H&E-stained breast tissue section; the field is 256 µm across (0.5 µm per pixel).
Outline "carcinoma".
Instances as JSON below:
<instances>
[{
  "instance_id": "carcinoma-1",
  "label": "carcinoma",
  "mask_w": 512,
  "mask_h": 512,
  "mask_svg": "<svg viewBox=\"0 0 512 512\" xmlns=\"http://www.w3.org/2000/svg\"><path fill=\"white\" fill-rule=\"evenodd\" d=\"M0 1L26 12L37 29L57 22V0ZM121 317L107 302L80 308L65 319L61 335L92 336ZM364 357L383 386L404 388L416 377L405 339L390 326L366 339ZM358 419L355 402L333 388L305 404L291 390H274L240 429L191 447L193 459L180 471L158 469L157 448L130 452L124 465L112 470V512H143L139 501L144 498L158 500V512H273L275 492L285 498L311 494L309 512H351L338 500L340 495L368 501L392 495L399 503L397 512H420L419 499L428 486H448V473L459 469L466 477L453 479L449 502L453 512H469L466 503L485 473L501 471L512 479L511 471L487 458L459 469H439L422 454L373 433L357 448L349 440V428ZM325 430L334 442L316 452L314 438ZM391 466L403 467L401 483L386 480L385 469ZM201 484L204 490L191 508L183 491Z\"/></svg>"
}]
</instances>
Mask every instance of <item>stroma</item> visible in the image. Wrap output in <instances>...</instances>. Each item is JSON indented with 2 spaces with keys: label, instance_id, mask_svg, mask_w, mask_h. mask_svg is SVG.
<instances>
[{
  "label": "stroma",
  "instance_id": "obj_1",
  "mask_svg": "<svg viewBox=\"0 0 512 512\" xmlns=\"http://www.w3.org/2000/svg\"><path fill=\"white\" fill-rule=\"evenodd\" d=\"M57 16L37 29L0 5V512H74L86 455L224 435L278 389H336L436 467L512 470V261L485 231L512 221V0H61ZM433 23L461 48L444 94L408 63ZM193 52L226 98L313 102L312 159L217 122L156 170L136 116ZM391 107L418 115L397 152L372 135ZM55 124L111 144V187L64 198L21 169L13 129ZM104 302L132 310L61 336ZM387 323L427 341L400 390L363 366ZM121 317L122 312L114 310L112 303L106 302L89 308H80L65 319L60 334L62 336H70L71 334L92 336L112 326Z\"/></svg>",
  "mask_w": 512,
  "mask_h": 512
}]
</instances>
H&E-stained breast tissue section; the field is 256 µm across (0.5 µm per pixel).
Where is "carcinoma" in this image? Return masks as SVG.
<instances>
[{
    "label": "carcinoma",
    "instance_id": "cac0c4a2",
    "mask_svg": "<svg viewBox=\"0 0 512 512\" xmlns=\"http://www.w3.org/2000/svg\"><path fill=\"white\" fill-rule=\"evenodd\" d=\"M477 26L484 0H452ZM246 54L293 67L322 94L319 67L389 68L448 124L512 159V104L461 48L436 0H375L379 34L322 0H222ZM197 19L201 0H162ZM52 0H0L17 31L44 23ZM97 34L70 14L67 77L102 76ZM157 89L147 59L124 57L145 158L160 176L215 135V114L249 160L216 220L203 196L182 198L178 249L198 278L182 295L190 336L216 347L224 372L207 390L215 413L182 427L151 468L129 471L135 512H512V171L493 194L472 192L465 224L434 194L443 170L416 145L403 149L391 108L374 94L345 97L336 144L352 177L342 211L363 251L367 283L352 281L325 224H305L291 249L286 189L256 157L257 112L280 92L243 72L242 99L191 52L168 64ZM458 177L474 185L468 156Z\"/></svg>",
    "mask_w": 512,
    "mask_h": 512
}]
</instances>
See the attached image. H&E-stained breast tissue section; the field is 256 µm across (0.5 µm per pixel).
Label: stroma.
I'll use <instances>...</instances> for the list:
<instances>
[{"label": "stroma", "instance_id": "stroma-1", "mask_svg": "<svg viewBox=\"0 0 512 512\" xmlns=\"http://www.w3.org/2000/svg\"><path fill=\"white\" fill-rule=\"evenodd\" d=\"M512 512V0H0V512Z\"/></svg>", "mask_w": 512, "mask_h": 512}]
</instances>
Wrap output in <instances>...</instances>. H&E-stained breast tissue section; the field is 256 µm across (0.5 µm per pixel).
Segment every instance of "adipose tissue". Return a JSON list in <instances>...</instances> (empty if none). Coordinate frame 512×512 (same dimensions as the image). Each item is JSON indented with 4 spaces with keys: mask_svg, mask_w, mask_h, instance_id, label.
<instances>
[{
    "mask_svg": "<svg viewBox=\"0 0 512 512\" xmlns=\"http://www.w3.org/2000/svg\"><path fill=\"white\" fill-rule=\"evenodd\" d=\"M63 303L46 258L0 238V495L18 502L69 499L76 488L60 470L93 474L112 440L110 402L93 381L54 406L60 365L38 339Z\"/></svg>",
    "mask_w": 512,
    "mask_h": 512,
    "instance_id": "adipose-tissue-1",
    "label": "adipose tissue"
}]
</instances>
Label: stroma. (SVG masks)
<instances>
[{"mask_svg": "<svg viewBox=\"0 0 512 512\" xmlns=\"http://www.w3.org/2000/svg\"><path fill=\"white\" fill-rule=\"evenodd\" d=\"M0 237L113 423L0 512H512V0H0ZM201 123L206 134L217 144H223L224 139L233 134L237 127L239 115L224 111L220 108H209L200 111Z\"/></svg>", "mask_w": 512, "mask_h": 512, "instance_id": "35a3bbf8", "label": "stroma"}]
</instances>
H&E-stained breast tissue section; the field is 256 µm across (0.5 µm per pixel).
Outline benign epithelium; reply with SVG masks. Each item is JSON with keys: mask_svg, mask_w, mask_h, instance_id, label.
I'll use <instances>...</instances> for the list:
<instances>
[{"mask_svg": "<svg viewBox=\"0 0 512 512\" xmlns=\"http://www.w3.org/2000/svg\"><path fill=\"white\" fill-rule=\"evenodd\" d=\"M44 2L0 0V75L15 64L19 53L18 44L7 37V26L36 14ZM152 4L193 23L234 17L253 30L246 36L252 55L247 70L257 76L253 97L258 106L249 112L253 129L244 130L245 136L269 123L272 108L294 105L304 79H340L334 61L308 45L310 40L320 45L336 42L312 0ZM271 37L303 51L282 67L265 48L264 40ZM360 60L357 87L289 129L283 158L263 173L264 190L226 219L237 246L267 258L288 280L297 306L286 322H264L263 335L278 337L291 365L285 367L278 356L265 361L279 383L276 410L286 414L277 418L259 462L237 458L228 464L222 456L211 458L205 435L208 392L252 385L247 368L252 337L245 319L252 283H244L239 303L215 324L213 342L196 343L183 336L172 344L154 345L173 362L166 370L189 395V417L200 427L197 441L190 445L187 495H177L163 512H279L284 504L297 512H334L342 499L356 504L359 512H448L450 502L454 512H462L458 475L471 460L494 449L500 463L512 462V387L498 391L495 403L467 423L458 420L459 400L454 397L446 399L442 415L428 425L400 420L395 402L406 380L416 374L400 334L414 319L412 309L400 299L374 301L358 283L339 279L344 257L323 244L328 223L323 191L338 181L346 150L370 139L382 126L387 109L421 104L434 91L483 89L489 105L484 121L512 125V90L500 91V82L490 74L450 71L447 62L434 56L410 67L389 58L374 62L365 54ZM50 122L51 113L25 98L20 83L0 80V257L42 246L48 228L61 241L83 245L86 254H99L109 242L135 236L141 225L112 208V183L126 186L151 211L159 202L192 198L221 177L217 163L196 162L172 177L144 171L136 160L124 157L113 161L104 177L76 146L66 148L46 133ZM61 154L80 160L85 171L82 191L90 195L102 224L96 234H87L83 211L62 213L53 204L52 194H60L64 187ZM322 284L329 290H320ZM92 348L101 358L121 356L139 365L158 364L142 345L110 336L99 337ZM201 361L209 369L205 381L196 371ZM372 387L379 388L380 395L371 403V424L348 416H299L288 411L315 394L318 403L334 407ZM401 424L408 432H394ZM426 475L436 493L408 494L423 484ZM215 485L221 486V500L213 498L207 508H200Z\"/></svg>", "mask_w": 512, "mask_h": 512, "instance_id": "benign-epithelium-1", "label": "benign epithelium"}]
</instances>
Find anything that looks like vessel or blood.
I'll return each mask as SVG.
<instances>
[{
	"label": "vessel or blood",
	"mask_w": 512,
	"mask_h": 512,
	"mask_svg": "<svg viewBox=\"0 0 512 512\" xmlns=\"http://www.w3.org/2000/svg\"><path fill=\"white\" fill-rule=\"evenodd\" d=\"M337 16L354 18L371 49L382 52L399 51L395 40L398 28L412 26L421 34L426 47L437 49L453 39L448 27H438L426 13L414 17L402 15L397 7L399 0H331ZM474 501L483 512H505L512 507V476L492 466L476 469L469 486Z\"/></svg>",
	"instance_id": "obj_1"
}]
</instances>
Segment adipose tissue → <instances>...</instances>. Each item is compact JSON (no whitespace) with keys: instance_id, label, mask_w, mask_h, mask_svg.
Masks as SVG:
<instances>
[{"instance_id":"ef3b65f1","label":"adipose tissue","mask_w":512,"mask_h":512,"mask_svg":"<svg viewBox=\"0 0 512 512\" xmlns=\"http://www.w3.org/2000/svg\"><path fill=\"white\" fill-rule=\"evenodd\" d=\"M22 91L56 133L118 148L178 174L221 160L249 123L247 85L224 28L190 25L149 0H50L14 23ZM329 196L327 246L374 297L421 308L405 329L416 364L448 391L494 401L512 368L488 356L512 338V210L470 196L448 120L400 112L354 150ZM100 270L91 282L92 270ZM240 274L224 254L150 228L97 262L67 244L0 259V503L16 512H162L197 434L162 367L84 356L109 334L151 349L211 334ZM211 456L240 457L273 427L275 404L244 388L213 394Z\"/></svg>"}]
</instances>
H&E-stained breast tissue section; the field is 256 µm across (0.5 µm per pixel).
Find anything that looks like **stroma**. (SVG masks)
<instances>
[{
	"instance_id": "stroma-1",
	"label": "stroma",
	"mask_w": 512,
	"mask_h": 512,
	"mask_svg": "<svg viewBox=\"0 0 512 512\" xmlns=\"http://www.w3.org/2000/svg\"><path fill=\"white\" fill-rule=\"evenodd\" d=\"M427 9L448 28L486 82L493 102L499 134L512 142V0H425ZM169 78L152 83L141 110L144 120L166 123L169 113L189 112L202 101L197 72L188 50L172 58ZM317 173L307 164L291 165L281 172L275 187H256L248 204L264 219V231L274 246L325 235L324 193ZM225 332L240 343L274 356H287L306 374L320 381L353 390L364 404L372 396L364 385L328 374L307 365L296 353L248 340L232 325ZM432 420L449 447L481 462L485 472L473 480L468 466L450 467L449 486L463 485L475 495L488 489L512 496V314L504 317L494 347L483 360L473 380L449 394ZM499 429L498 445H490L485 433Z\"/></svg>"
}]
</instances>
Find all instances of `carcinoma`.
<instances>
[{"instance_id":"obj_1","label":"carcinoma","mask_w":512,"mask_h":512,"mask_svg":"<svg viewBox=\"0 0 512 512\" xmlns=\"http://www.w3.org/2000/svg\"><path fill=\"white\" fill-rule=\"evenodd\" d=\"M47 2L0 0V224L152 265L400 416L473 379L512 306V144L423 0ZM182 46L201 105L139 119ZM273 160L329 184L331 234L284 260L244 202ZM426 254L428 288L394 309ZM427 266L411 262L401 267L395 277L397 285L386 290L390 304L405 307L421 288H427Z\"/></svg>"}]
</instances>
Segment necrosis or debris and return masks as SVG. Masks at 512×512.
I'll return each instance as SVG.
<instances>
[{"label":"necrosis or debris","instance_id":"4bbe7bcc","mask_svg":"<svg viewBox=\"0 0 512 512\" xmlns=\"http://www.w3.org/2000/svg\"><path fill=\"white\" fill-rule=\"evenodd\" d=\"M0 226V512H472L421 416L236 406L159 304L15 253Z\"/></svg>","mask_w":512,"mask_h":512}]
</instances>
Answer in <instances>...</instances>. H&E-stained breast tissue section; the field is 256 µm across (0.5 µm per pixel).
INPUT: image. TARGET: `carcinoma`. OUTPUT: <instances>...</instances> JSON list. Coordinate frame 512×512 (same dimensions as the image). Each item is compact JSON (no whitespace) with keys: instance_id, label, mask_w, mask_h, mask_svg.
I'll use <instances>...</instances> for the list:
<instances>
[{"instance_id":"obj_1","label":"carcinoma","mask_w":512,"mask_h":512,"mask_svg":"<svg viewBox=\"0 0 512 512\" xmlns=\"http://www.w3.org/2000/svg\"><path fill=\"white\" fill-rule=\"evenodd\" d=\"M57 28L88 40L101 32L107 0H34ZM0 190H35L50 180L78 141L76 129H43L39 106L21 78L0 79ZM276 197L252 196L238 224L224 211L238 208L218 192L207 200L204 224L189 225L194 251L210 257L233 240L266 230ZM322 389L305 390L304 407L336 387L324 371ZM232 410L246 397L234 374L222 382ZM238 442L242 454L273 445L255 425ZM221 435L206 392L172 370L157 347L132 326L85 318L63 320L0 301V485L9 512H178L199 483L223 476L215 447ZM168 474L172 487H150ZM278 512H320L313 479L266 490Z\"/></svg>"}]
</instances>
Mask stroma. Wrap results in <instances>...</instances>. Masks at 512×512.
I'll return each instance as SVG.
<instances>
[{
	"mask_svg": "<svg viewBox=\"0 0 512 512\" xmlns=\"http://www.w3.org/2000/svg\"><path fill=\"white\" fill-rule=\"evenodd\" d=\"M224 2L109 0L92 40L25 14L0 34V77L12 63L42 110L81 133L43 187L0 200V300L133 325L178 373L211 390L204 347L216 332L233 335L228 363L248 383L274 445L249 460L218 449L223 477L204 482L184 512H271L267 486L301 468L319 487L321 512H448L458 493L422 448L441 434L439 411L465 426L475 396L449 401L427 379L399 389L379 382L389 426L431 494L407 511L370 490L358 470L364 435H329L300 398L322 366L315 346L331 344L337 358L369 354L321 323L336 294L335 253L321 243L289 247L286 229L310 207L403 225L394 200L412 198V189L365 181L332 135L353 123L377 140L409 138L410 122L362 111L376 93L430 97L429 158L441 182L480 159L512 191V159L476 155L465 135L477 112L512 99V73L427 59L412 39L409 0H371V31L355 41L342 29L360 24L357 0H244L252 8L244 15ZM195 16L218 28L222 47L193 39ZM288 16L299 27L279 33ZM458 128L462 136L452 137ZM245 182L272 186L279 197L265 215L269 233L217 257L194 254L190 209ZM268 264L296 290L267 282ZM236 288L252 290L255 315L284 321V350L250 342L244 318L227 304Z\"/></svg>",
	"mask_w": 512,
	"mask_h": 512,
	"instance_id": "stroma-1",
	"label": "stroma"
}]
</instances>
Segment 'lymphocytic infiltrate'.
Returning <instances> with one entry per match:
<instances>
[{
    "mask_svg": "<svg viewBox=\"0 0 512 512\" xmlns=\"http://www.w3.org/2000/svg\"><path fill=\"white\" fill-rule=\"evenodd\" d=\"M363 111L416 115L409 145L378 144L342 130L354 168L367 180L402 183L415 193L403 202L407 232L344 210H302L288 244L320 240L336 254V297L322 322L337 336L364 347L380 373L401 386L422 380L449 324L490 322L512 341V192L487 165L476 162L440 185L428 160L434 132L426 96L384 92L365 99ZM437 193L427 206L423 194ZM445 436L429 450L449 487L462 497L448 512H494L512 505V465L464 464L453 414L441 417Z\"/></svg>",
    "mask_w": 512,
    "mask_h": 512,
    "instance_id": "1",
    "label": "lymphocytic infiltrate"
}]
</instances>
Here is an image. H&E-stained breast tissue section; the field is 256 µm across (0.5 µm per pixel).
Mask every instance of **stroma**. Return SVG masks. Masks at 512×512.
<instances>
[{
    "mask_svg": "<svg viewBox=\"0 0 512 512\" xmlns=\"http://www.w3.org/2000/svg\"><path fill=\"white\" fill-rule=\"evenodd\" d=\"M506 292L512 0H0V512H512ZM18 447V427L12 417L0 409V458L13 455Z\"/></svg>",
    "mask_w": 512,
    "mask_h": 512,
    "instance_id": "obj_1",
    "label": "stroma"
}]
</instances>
....
Each line from the one containing "Mask every instance of **stroma**." through the end of the entries, both included, is to be returned exactly, with no other lines.

Answer to the task:
Mask every instance of **stroma**. Return SVG masks. Masks at 512×512.
<instances>
[{
    "mask_svg": "<svg viewBox=\"0 0 512 512\" xmlns=\"http://www.w3.org/2000/svg\"><path fill=\"white\" fill-rule=\"evenodd\" d=\"M506 292L512 0H0V512H512ZM18 447V427L12 417L0 409V458L13 455Z\"/></svg>",
    "mask_w": 512,
    "mask_h": 512,
    "instance_id": "obj_1",
    "label": "stroma"
}]
</instances>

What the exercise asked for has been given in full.